Your assignment - All records below are to be duplicated exactly, with every picture excluded.

Data for processing -
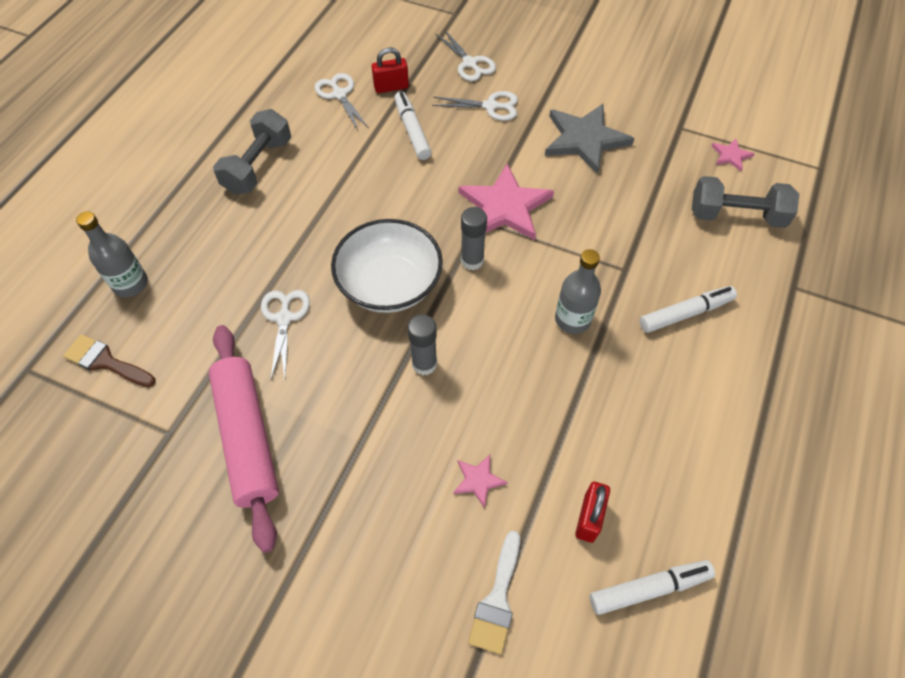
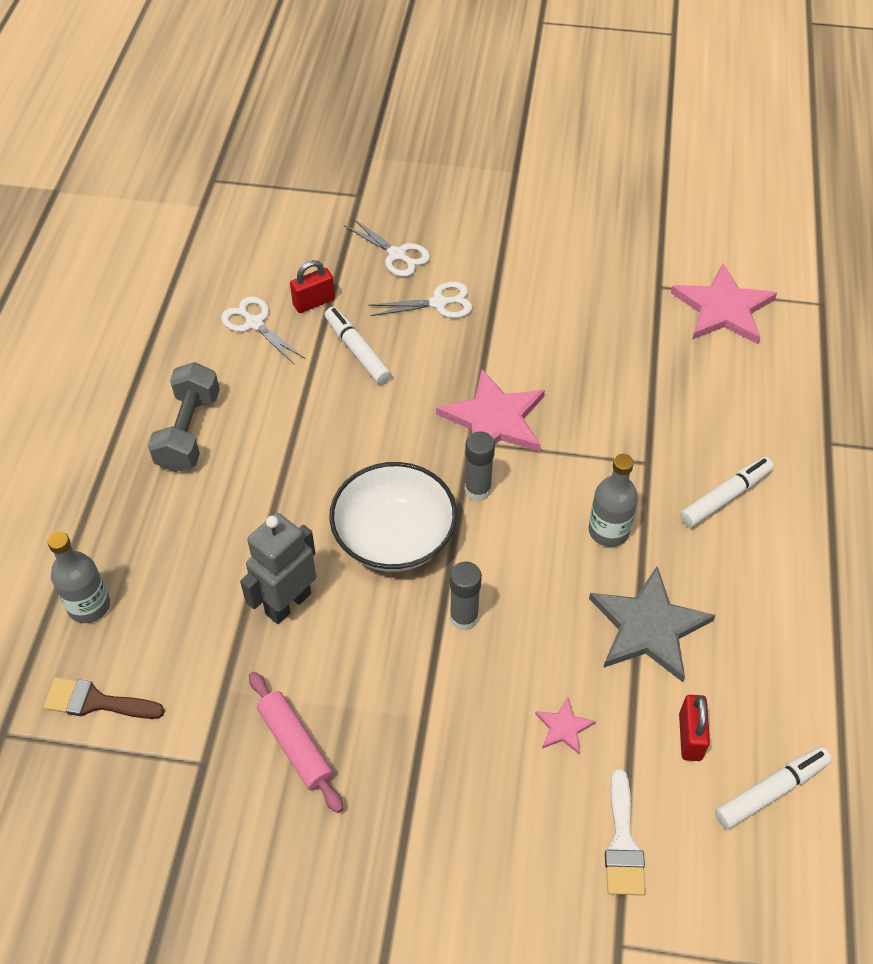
camera: 15 degrees left, 5 degrees down
(247, 437) = (295, 745): pink rolling pin -> pink rolling pin, size x0.61
(284, 318) = (288, 603): white scissors -> grey robot
(585, 139) = (558, 322): grey star -> grey star (648, 627)
(731, 156) = (723, 308): pink star -> pink star, size x2.18
(736, 216) = (748, 376): grey dumbbell -> none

Exercise solution -
camera: 15 degrees left, 5 degrees down
(247, 437) = (295, 745): pink rolling pin -> pink rolling pin, size x0.61
(284, 318) = (288, 603): white scissors -> grey robot
(585, 139) = (558, 322): grey star -> grey star (648, 627)
(731, 156) = (723, 308): pink star -> pink star, size x2.18
(736, 216) = (748, 376): grey dumbbell -> none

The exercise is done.